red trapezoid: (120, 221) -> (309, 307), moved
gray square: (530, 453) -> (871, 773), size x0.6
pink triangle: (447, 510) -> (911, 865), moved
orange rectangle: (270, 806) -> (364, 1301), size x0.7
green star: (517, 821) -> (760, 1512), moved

---

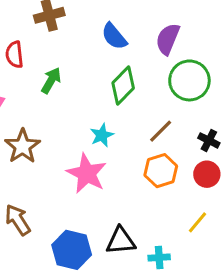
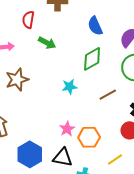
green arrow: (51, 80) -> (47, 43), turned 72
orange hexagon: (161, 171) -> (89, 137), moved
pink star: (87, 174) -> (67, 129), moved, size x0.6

- [What you are asked to do] Going through the data above, count each line that contains "moved" and give only that figure.

- [Exercise answer] 5